■ **What is expected**:
Each line below must be set down exactly; omit any image you find.

■ **Data supplied**:
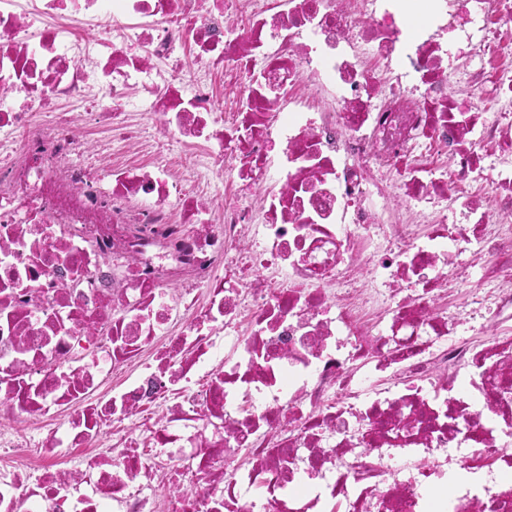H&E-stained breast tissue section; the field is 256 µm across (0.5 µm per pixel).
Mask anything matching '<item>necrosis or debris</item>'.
I'll return each mask as SVG.
<instances>
[{
  "mask_svg": "<svg viewBox=\"0 0 512 512\" xmlns=\"http://www.w3.org/2000/svg\"><path fill=\"white\" fill-rule=\"evenodd\" d=\"M504 27L512 0H433L413 32L400 0H0V512H423L457 462L484 483L452 512H512V339L447 341L437 311L471 249L512 309V121L479 98L512 102ZM210 67L243 78L232 115ZM153 119L189 169L121 162ZM395 199L438 228L387 223ZM357 258L372 279L336 289ZM361 358L405 390L363 399Z\"/></svg>",
  "mask_w": 512,
  "mask_h": 512,
  "instance_id": "necrosis-or-debris-1",
  "label": "necrosis or debris"
}]
</instances>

■ **Final result**:
H&E-stained breast tissue section; the field is 256 µm across (0.5 µm per pixel).
Mask anything matching '<item>necrosis or debris</item>'.
I'll return each mask as SVG.
<instances>
[{
  "mask_svg": "<svg viewBox=\"0 0 512 512\" xmlns=\"http://www.w3.org/2000/svg\"><path fill=\"white\" fill-rule=\"evenodd\" d=\"M504 27L512 0H433L413 32L400 0H0V512H423L457 462L484 483L452 512H512V339L447 341L437 311L471 249L512 309V121L479 98L512 102ZM210 67L243 78L232 115ZM153 119L189 169L121 162ZM395 199L438 228L387 223ZM357 258L372 279L336 289ZM361 358L405 390L363 399Z\"/></svg>",
  "mask_w": 512,
  "mask_h": 512,
  "instance_id": "necrosis-or-debris-1",
  "label": "necrosis or debris"
}]
</instances>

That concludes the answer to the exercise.